• _Exercise material_:
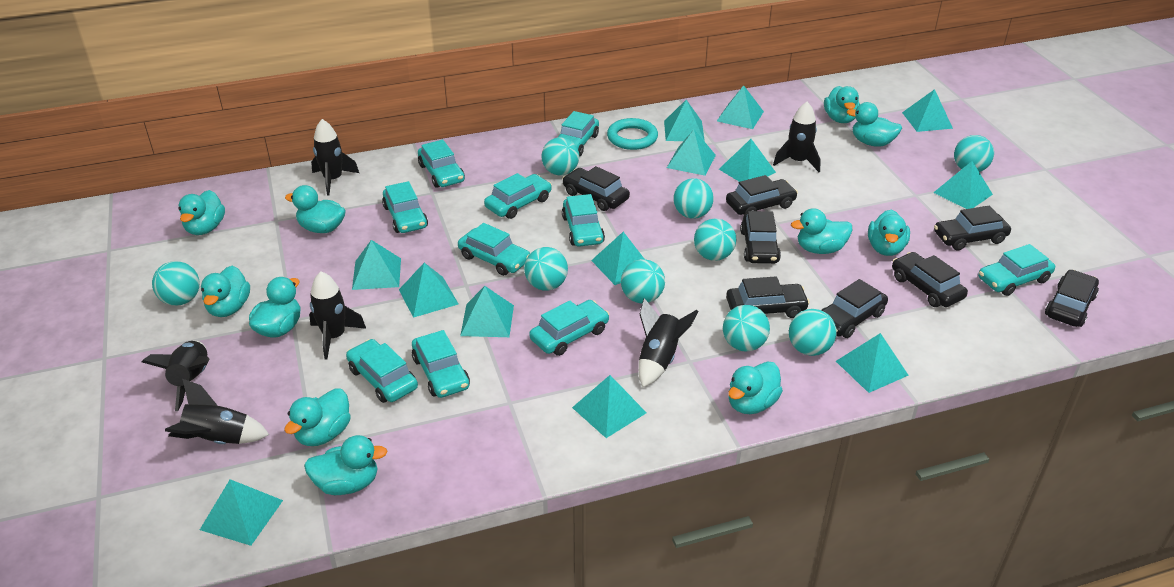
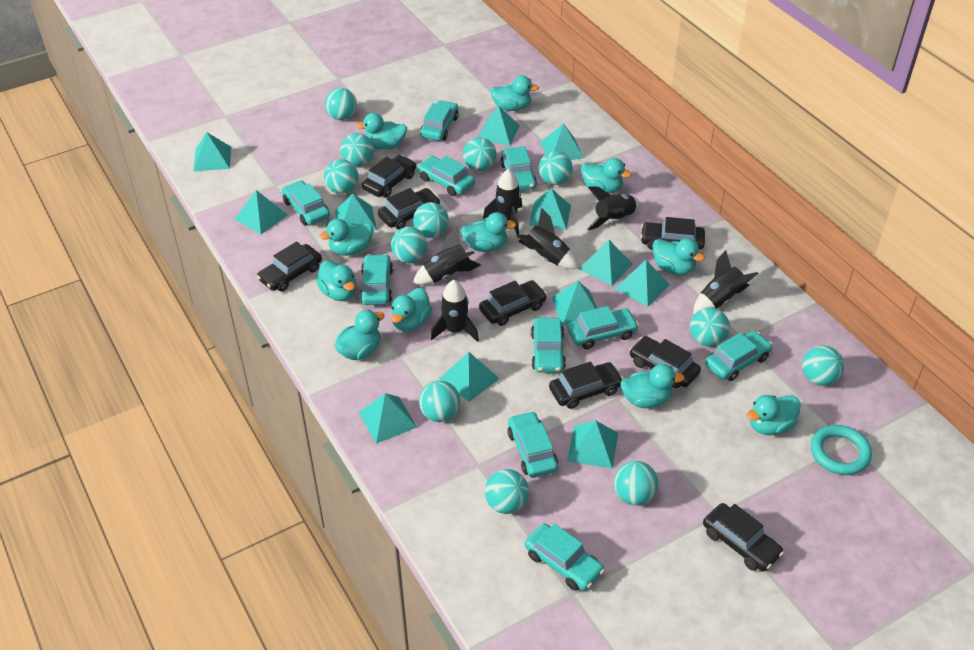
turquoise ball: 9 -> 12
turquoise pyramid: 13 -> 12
==
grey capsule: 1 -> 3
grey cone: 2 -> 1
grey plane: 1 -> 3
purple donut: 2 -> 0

• _Exercise description_:
Transcribe the lines above between the line holding "grey capsule: 1 -> 3" and the line holding "purple donut: 2 -> 0", inclusive, exactly as they stand and with nothing added.

• _Answer box_:
grey capsule: 1 -> 3
grey cone: 2 -> 1
grey plane: 1 -> 3
purple donut: 2 -> 0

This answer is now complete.